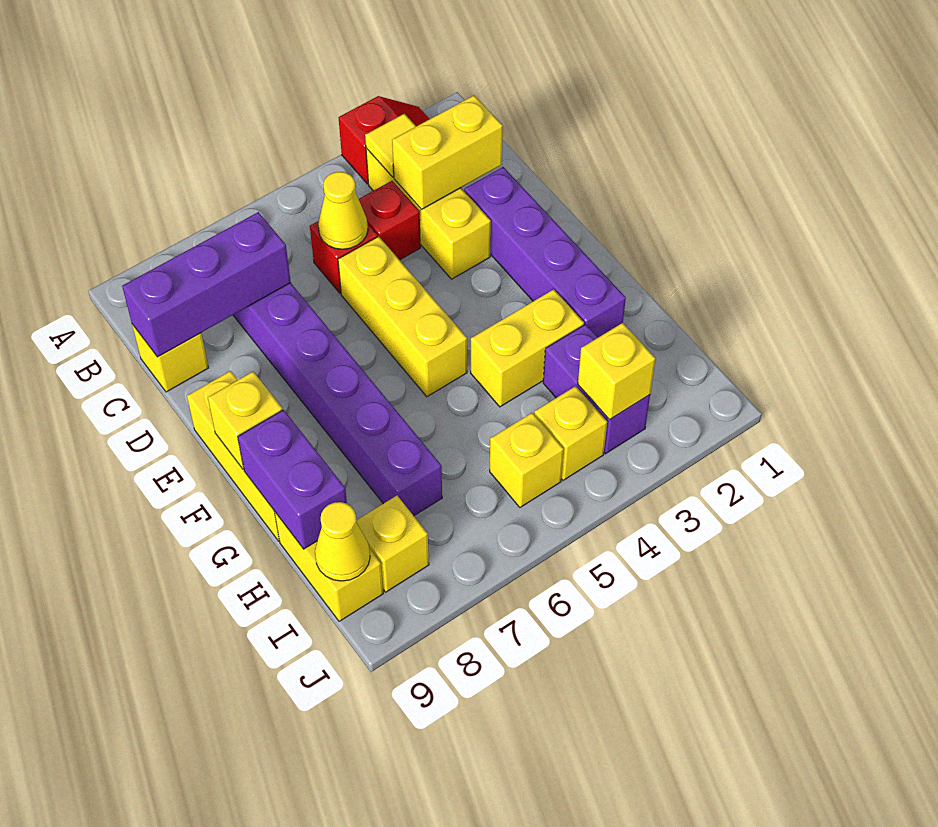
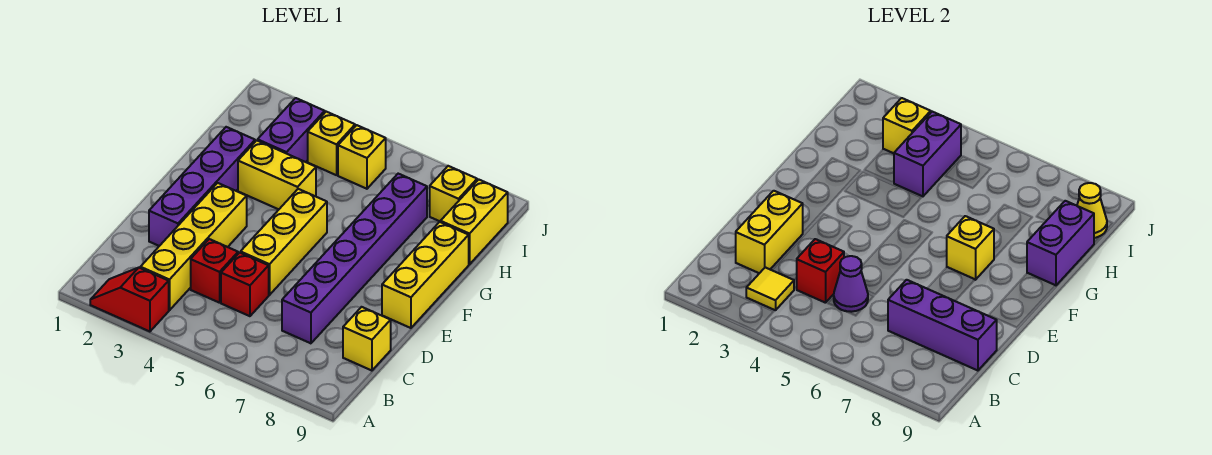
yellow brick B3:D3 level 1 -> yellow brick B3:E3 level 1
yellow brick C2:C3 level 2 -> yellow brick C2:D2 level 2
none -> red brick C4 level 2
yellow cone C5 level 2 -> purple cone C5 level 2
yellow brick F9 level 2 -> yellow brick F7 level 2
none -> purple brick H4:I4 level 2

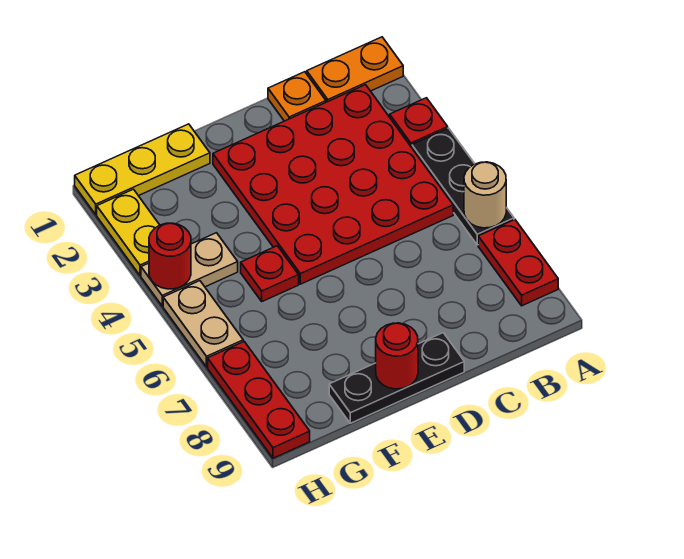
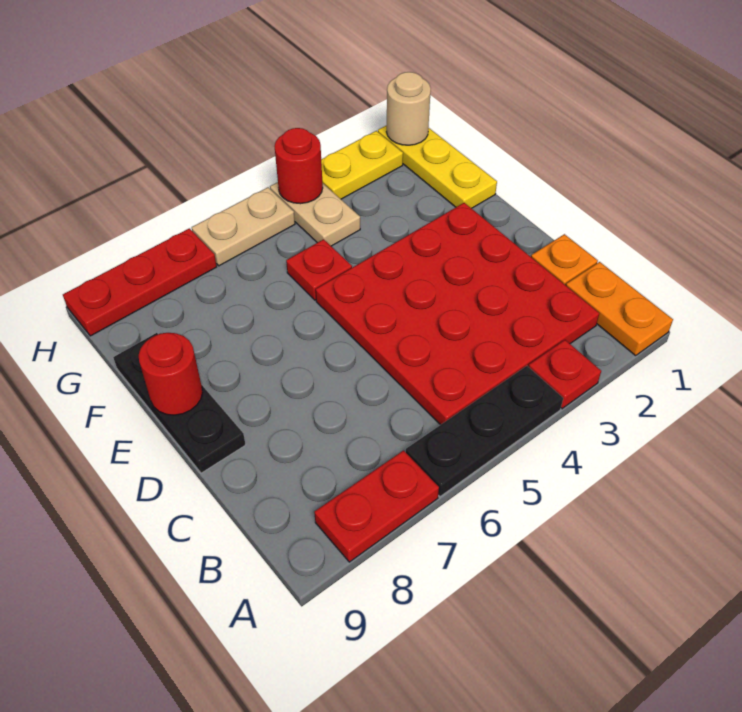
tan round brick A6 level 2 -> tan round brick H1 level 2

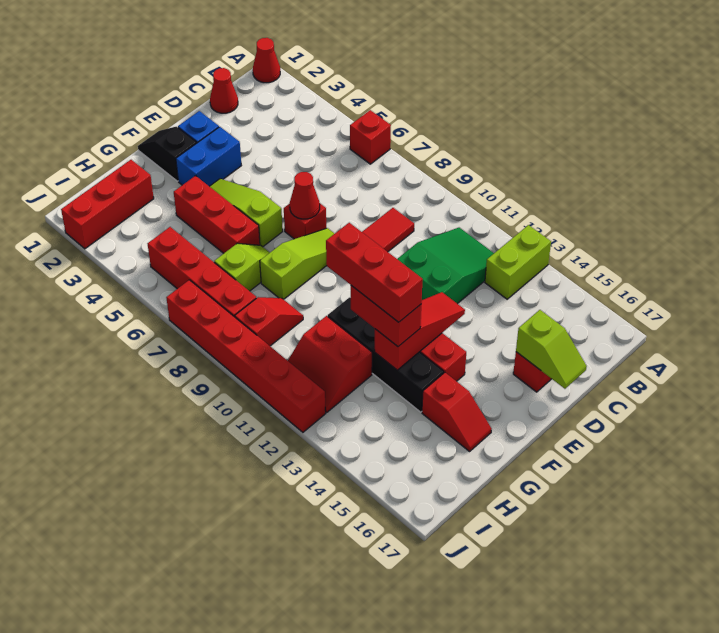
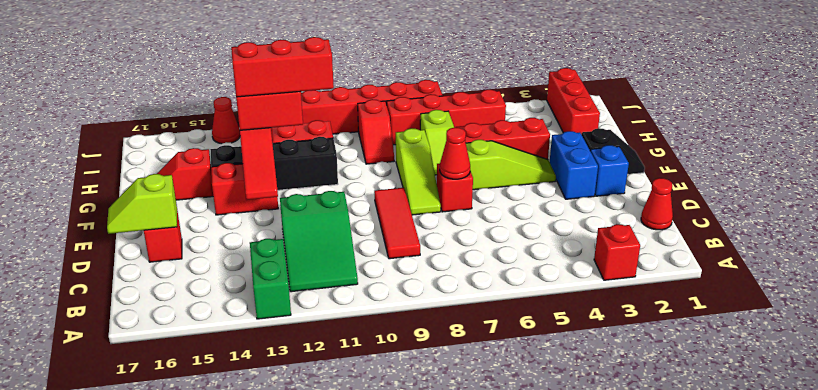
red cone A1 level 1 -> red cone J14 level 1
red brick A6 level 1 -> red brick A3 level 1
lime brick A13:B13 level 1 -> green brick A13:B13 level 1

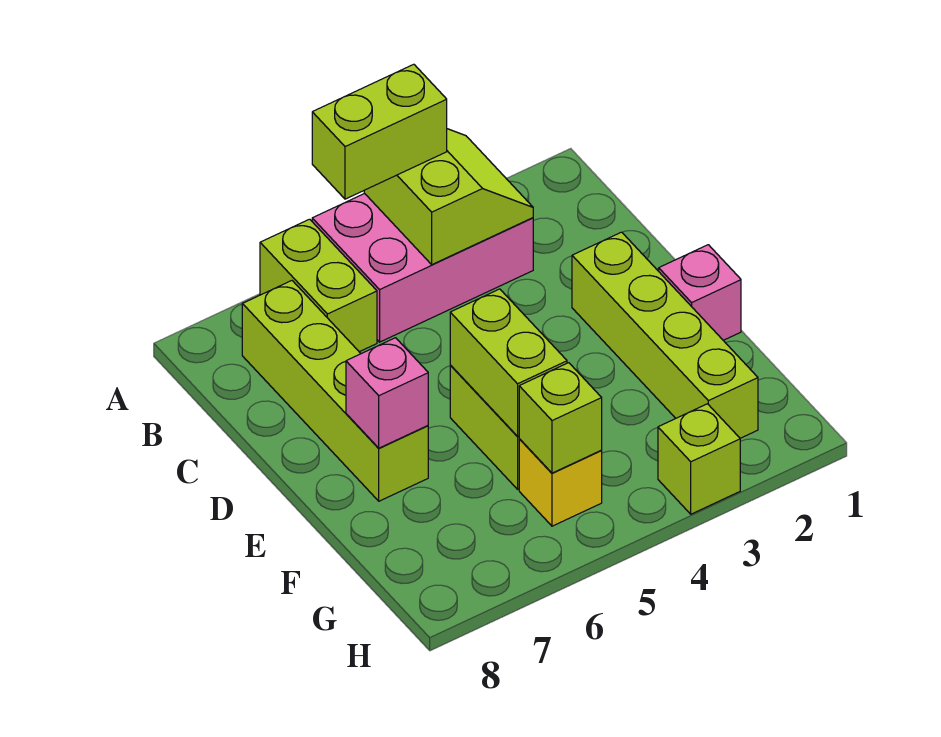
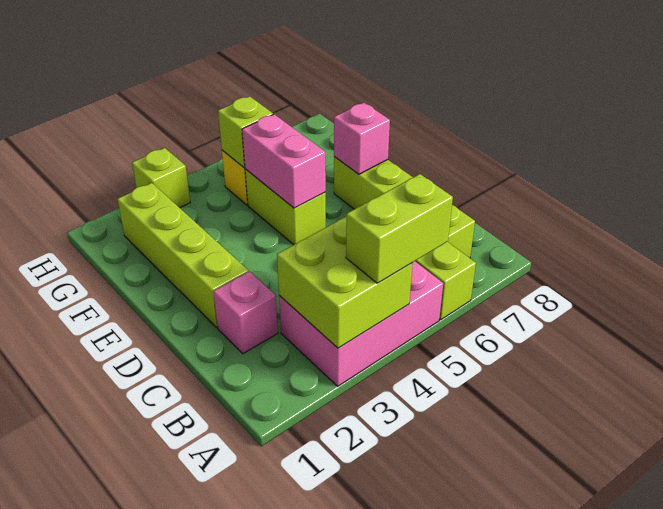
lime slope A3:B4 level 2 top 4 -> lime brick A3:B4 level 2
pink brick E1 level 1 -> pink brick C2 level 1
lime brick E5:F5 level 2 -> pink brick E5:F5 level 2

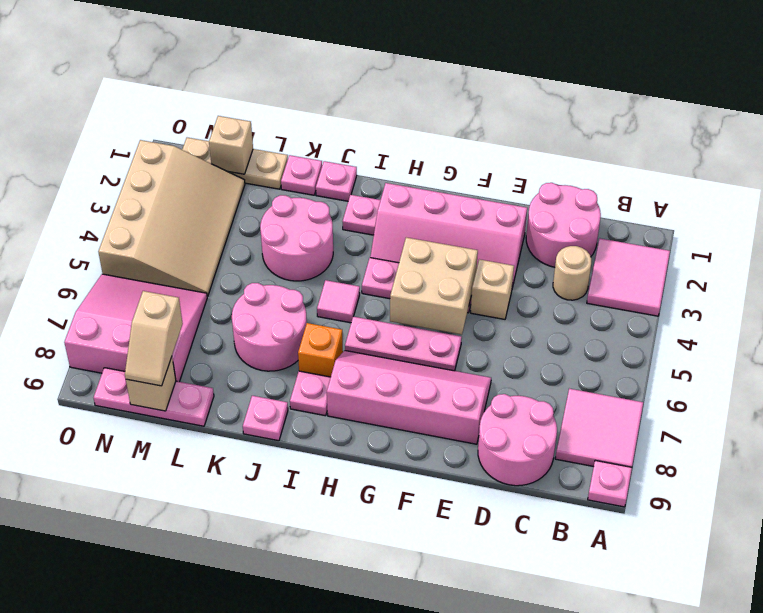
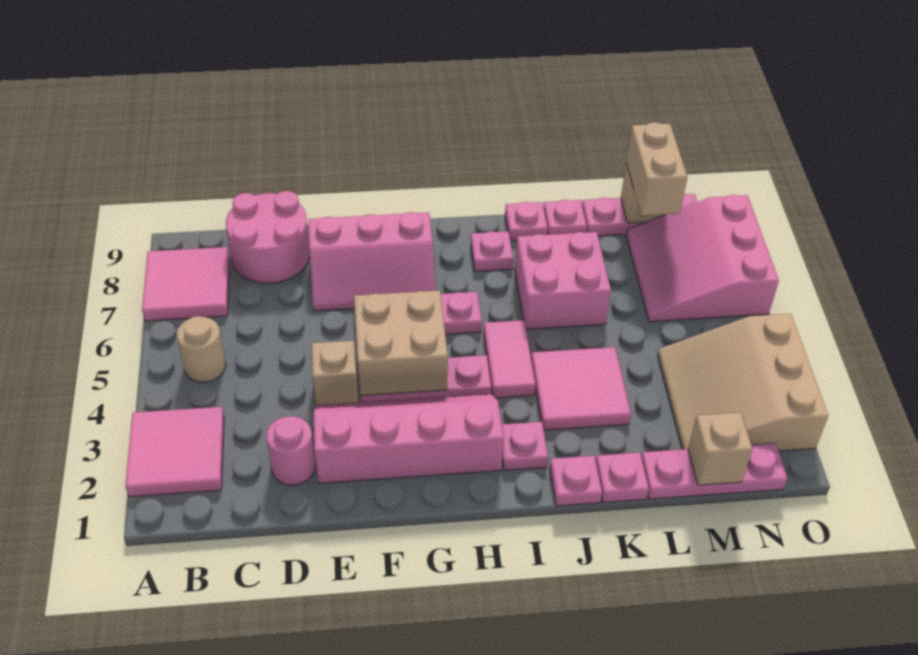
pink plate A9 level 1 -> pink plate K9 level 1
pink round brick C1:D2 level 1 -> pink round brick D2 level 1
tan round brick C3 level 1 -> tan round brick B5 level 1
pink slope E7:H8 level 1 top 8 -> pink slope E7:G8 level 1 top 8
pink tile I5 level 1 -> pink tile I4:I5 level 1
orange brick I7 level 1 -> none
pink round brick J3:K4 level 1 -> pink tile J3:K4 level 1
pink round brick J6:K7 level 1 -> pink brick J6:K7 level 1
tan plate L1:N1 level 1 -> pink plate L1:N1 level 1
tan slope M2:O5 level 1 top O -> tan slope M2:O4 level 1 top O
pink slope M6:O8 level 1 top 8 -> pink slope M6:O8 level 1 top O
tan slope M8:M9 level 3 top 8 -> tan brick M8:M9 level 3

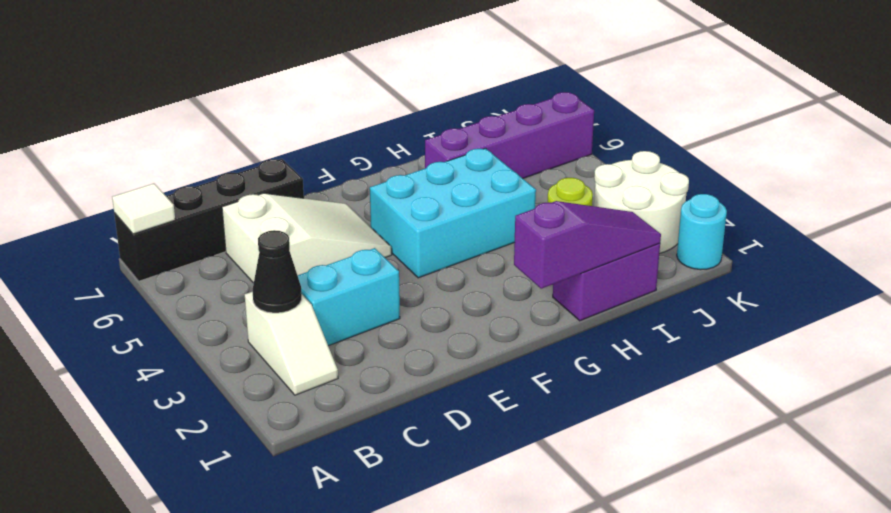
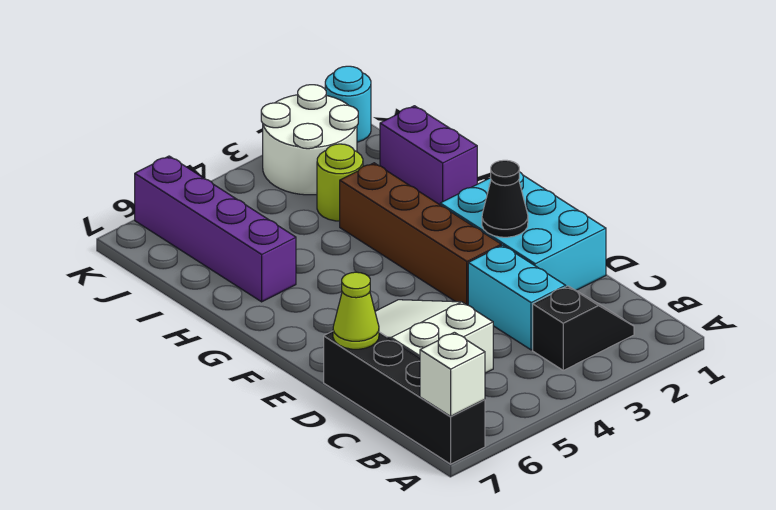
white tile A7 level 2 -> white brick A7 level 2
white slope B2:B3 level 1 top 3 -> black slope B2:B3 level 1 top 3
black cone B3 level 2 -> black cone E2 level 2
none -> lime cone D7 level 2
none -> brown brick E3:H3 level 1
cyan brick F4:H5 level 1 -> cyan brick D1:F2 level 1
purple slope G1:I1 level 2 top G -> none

◆ Directions ◆
Please output, exactly as written, the lines above from the one holding "lime brick E5:F5" through the one holding "orange brick I7 level 1 -> none", both included, with the pictures omitted.

◆ Your response ◆
lime brick E5:F5 level 2 -> pink brick E5:F5 level 2

pink plate A9 level 1 -> pink plate K9 level 1
pink round brick C1:D2 level 1 -> pink round brick D2 level 1
tan round brick C3 level 1 -> tan round brick B5 level 1
pink slope E7:H8 level 1 top 8 -> pink slope E7:G8 level 1 top 8
pink tile I5 level 1 -> pink tile I4:I5 level 1
orange brick I7 level 1 -> none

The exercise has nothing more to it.